Copy out all of the data word for word. Omit every picture.

Raw data
:::::
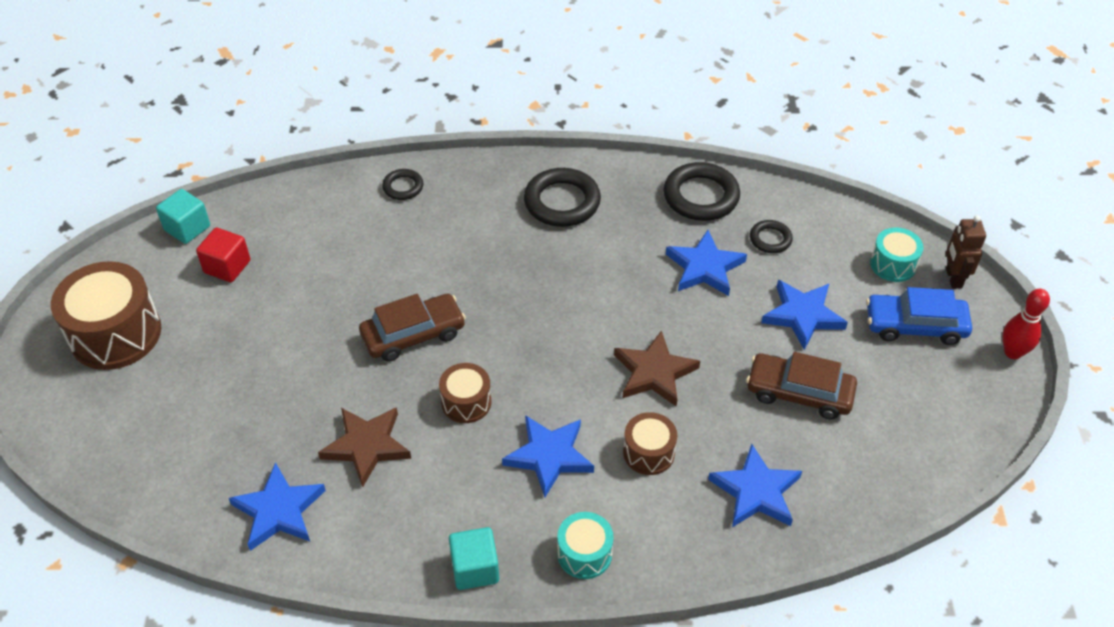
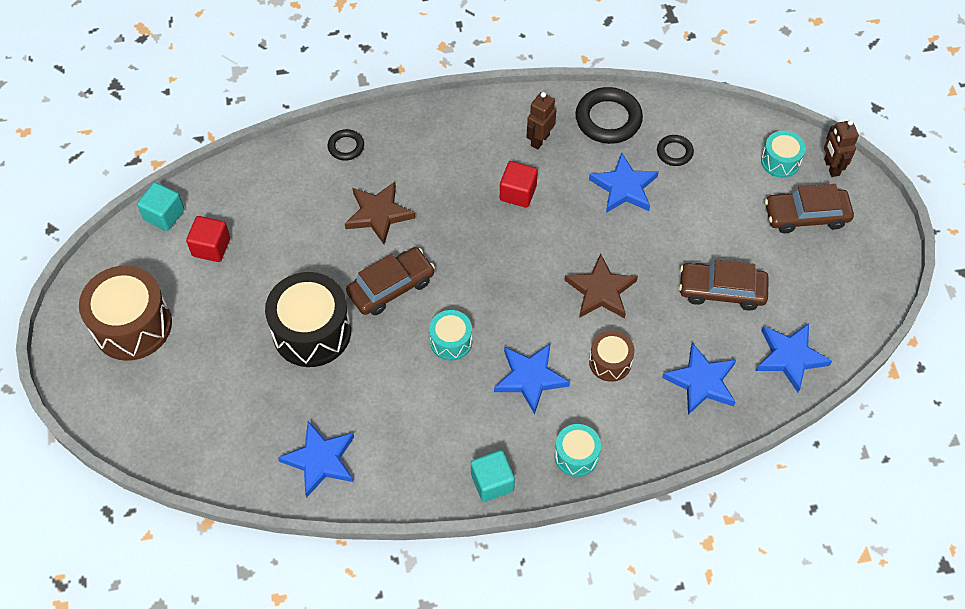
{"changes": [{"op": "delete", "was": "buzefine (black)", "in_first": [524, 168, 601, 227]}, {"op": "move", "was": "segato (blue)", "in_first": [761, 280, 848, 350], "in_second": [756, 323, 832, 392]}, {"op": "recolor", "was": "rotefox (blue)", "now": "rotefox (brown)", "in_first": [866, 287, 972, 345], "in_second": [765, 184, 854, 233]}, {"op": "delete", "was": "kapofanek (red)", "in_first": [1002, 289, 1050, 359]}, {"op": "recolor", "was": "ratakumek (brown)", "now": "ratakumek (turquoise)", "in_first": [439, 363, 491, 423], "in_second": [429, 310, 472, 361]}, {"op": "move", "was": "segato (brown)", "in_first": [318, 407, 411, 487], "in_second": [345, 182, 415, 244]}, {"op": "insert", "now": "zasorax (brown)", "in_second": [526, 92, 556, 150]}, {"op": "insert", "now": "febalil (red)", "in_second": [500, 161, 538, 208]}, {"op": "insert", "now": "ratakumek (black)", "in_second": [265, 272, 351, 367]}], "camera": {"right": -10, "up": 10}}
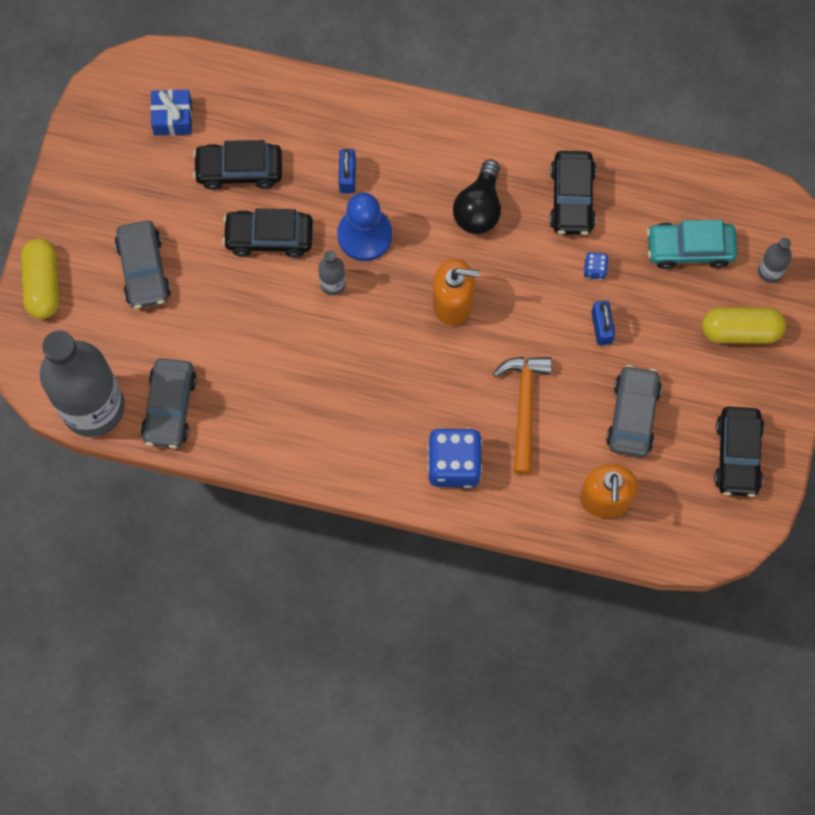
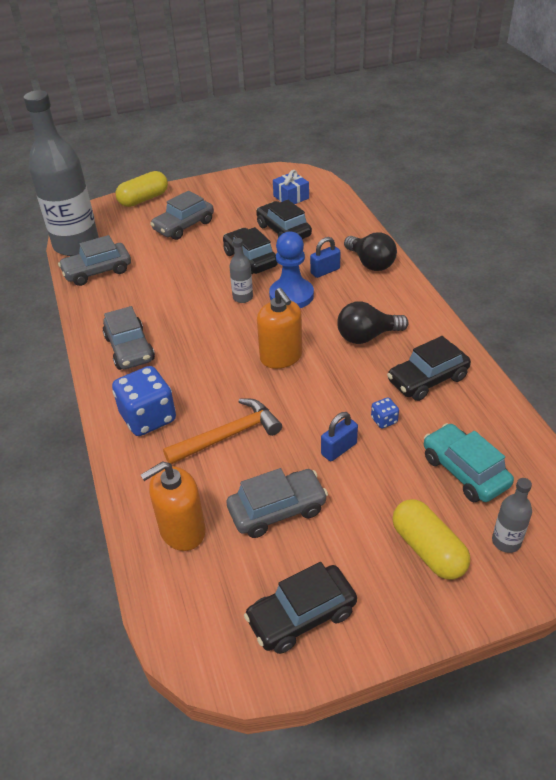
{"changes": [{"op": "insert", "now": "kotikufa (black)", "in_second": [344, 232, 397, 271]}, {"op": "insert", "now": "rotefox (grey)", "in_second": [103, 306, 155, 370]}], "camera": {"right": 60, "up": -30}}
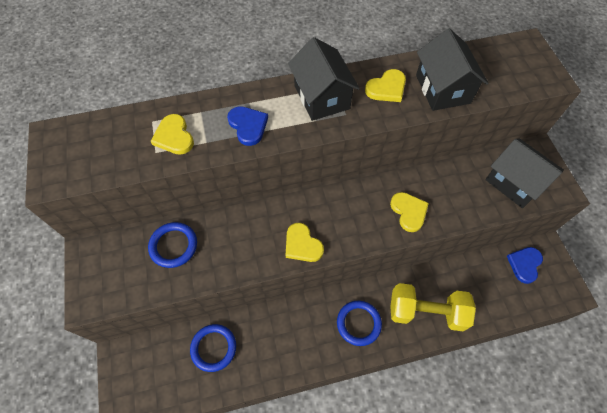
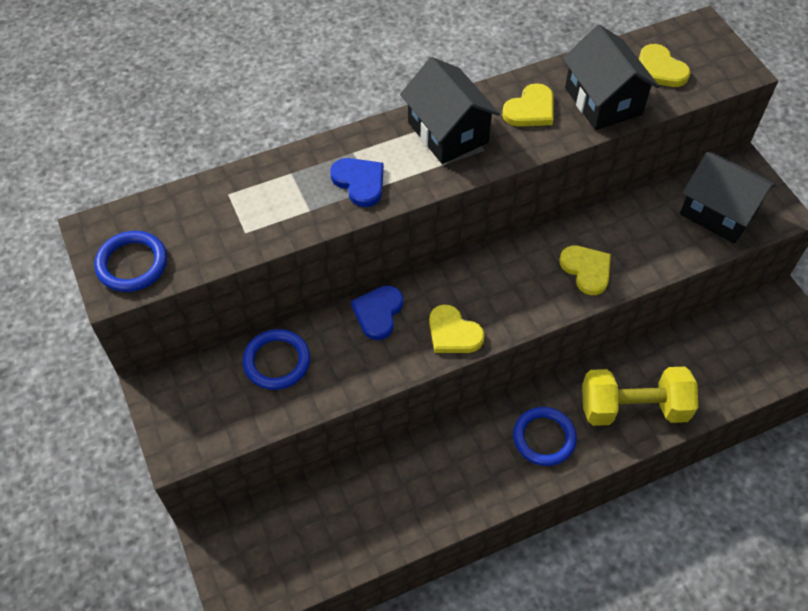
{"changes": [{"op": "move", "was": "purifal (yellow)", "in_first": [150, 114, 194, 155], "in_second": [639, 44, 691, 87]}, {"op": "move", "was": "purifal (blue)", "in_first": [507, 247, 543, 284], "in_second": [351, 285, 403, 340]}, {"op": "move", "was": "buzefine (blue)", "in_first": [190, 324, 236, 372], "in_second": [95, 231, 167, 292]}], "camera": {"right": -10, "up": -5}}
:::::
Answer to the problem
{"changes": [{"op": "delete", "was": "buzefine (black)", "in_first": [524, 168, 601, 227]}, {"op": "move", "was": "segato (blue)", "in_first": [761, 280, 848, 350], "in_second": [756, 323, 832, 392]}, {"op": "recolor", "was": "rotefox (blue)", "now": "rotefox (brown)", "in_first": [866, 287, 972, 345], "in_second": [765, 184, 854, 233]}, {"op": "delete", "was": "kapofanek (red)", "in_first": [1002, 289, 1050, 359]}, {"op": "recolor", "was": "ratakumek (brown)", "now": "ratakumek (turquoise)", "in_first": [439, 363, 491, 423], "in_second": [429, 310, 472, 361]}, {"op": "move", "was": "segato (brown)", "in_first": [318, 407, 411, 487], "in_second": [345, 182, 415, 244]}, {"op": "insert", "now": "zasorax (brown)", "in_second": [526, 92, 556, 150]}, {"op": "insert", "now": "febalil (red)", "in_second": [500, 161, 538, 208]}, {"op": "insert", "now": "ratakumek (black)", "in_second": [265, 272, 351, 367]}], "camera": {"right": -10, "up": 10}}
{"changes": [{"op": "insert", "now": "kotikufa (black)", "in_second": [344, 232, 397, 271]}, {"op": "insert", "now": "rotefox (grey)", "in_second": [103, 306, 155, 370]}], "camera": {"right": 60, "up": -30}}
{"changes": [{"op": "move", "was": "purifal (yellow)", "in_first": [150, 114, 194, 155], "in_second": [639, 44, 691, 87]}, {"op": "move", "was": "purifal (blue)", "in_first": [507, 247, 543, 284], "in_second": [351, 285, 403, 340]}, {"op": "move", "was": "buzefine (blue)", "in_first": [190, 324, 236, 372], "in_second": [95, 231, 167, 292]}], "camera": {"right": -10, "up": -5}}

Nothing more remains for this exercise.